[Stored data entries]

--- --- ---

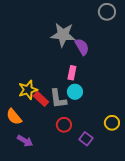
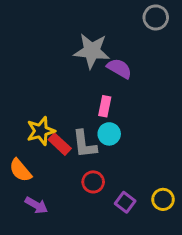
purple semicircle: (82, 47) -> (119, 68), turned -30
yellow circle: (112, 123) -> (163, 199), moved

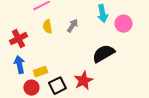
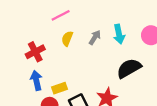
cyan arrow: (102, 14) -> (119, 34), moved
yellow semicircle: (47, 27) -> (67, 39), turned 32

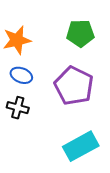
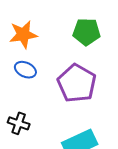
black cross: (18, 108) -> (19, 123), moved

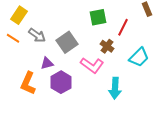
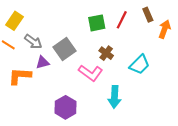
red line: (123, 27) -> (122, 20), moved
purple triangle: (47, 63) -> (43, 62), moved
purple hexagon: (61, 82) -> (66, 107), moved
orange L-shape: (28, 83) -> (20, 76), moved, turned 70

--- --- ---

> _Task prompt_:
Leaving aside the images, write out the entries above word for word.

> _Solution_:
purple semicircle: (82, 47) -> (119, 68), turned -30
yellow circle: (112, 123) -> (163, 199), moved

cyan arrow: (102, 14) -> (119, 34), moved
yellow semicircle: (47, 27) -> (67, 39), turned 32

black cross: (18, 108) -> (19, 123), moved

red line: (123, 27) -> (122, 20), moved
purple triangle: (47, 63) -> (43, 62), moved
purple hexagon: (61, 82) -> (66, 107), moved
orange L-shape: (28, 83) -> (20, 76), moved, turned 70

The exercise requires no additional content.